(Spatial object tracking data)
────────────────

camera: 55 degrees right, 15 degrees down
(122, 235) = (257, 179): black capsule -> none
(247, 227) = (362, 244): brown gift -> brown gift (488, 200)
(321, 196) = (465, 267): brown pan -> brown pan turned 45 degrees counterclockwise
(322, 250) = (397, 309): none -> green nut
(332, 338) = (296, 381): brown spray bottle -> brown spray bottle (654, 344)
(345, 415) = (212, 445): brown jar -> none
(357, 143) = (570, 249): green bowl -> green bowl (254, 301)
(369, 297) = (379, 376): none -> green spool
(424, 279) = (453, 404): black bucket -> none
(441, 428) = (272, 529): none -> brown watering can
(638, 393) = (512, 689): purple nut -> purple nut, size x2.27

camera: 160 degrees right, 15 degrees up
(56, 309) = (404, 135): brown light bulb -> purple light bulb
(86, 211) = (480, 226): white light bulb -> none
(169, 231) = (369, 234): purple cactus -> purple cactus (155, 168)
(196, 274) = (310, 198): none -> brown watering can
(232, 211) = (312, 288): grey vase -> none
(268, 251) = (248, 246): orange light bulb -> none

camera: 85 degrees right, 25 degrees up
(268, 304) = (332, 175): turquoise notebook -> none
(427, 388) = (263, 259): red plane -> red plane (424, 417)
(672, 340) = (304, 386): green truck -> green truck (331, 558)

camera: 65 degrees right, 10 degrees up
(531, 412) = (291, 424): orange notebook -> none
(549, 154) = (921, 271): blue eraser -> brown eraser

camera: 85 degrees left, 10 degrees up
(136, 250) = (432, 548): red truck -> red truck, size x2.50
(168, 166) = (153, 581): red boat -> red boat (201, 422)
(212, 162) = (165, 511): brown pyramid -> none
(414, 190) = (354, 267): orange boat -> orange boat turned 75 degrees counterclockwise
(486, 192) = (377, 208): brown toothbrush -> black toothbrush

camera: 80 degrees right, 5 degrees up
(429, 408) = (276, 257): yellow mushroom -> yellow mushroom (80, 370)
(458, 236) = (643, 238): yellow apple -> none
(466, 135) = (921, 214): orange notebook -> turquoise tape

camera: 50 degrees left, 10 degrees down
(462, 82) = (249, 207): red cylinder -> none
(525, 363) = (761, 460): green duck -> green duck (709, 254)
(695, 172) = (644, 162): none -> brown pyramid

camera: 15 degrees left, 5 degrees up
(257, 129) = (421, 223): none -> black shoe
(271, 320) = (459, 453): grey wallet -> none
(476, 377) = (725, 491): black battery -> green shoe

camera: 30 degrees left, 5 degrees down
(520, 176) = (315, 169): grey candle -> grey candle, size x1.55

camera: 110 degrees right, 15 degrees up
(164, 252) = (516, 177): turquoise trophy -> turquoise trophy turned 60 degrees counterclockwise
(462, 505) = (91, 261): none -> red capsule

────────────────

Action item: Retype all the data, changing nothing.

Exercise result:
camera: 55 degrees right, 15 degrees down
(122, 235) = (257, 179): black capsule -> none
(247, 227) = (362, 244): brown gift -> brown gift (488, 200)
(321, 196) = (465, 267): brown pan -> brown pan turned 45 degrees counterclockwise
(322, 250) = (397, 309): none -> green nut
(332, 338) = (296, 381): brown spray bottle -> brown spray bottle (654, 344)
(345, 415) = (212, 445): brown jar -> none
(357, 143) = (570, 249): green bowl -> green bowl (254, 301)
(369, 297) = (379, 376): none -> green spool
(424, 279) = (453, 404): black bucket -> none
(441, 428) = (272, 529): none -> brown watering can
(638, 393) = (512, 689): purple nut -> purple nut, size x2.27

camera: 160 degrees right, 15 degrees up
(56, 309) = (404, 135): brown light bulb -> purple light bulb
(86, 211) = (480, 226): white light bulb -> none
(169, 231) = (369, 234): purple cactus -> purple cactus (155, 168)
(196, 274) = (310, 198): none -> brown watering can
(232, 211) = (312, 288): grey vase -> none
(268, 251) = (248, 246): orange light bulb -> none

camera: 85 degrees right, 25 degrees up
(268, 304) = (332, 175): turquoise notebook -> none
(427, 388) = (263, 259): red plane -> red plane (424, 417)
(672, 340) = (304, 386): green truck -> green truck (331, 558)

camera: 65 degrees right, 10 degrees up
(531, 412) = (291, 424): orange notebook -> none
(549, 154) = (921, 271): blue eraser -> brown eraser

camera: 85 degrees left, 10 degrees up
(136, 250) = (432, 548): red truck -> red truck, size x2.50
(168, 166) = (153, 581): red boat -> red boat (201, 422)
(212, 162) = (165, 511): brown pyramid -> none
(414, 190) = (354, 267): orange boat -> orange boat turned 75 degrees counterclockwise
(486, 192) = (377, 208): brown toothbrush -> black toothbrush

camera: 80 degrees right, 5 degrees up
(429, 408) = (276, 257): yellow mushroom -> yellow mushroom (80, 370)
(458, 236) = (643, 238): yellow apple -> none
(466, 135) = (921, 214): orange notebook -> turquoise tape

camera: 50 degrees left, 10 degrees down
(462, 82) = (249, 207): red cylinder -> none
(525, 363) = (761, 460): green duck -> green duck (709, 254)
(695, 172) = (644, 162): none -> brown pyramid

camera: 15 degrees left, 5 degrees up
(257, 129) = (421, 223): none -> black shoe
(271, 320) = (459, 453): grey wallet -> none
(476, 377) = (725, 491): black battery -> green shoe

camera: 30 degrees left, 5 degrees down
(520, 176) = (315, 169): grey candle -> grey candle, size x1.55

camera: 110 degrees right, 15 degrees up
(164, 252) = (516, 177): turquoise trophy -> turquoise trophy turned 60 degrees counterclockwise
(462, 505) = (91, 261): none -> red capsule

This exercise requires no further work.